What is needed: Find the lines below in which the string "yellow" occurs. Copy each one.

Segment Open

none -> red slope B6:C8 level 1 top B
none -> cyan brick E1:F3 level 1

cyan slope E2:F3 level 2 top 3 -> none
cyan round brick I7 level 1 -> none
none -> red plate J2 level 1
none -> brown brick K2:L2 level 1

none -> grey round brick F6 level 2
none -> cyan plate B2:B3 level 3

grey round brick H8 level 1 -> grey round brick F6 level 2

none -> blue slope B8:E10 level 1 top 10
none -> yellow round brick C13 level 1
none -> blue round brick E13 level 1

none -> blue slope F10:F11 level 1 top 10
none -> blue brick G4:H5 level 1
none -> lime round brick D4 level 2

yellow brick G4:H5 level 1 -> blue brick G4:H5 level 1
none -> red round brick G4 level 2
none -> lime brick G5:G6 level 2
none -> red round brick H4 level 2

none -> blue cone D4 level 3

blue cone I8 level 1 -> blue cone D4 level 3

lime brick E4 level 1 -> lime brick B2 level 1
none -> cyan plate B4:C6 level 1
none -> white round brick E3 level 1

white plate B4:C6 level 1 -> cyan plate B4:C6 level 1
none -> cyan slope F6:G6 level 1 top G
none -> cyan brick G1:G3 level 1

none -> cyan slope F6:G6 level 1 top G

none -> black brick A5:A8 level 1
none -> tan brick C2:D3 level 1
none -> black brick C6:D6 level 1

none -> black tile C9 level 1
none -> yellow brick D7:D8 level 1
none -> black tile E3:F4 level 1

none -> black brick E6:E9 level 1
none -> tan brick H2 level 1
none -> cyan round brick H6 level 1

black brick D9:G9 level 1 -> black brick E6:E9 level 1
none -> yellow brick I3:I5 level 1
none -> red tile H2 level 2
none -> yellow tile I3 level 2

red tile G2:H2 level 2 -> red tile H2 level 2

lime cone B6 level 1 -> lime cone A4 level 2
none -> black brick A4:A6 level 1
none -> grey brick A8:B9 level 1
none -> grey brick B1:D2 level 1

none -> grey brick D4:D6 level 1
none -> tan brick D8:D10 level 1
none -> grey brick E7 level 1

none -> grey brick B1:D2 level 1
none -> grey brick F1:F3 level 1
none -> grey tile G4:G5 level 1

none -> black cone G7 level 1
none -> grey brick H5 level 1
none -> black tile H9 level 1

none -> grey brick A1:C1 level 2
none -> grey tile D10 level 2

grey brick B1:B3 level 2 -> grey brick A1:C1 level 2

Segment Closed

Completed task:
none -> yellow round brick C13 level 1
yellow brick G4:H5 level 1 -> blue brick G4:H5 level 1
none -> yellow brick D7:D8 level 1
none -> yellow brick I3:I5 level 1
none -> yellow tile I3 level 2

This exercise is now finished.